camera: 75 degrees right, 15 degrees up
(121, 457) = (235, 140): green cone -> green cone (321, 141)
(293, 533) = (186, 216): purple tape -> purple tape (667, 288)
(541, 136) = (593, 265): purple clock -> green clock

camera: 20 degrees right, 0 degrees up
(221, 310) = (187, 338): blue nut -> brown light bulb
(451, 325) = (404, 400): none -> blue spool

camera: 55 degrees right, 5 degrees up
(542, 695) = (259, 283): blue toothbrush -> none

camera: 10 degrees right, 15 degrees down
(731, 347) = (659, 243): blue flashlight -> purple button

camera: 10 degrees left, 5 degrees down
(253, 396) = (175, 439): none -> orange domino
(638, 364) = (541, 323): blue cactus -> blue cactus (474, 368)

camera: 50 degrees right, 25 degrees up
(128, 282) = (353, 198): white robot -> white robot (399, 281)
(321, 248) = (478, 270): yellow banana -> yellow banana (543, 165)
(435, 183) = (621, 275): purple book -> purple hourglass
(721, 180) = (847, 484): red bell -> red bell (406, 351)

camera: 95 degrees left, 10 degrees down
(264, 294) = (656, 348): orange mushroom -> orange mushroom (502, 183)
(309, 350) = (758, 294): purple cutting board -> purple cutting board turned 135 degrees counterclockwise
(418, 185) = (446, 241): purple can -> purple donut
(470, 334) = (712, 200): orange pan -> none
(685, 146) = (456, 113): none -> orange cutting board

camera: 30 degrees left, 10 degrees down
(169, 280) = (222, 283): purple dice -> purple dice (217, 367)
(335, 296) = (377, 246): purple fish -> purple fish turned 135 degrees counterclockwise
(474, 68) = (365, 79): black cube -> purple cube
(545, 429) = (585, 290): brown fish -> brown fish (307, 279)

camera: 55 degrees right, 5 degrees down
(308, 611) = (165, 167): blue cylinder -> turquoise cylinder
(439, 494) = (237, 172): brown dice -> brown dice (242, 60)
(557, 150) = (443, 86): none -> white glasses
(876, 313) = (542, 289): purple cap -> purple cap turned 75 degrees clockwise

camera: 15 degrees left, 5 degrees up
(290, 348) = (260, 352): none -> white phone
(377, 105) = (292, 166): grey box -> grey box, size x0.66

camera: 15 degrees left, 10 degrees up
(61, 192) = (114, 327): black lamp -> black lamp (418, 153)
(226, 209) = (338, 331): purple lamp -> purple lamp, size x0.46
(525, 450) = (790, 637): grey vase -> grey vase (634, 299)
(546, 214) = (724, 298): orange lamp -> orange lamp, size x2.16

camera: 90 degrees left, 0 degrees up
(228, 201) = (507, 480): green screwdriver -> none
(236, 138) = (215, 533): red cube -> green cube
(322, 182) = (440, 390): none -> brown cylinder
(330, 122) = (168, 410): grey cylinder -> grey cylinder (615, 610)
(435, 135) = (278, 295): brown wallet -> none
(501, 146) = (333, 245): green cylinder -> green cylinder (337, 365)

** Assignment **
Would you please copy the lines above, from the one holding "(435, 135) = (278, 295): brown wallet -> none" through the last, and nothing else?

** Solved problem **
(435, 135) = (278, 295): brown wallet -> none
(501, 146) = (333, 245): green cylinder -> green cylinder (337, 365)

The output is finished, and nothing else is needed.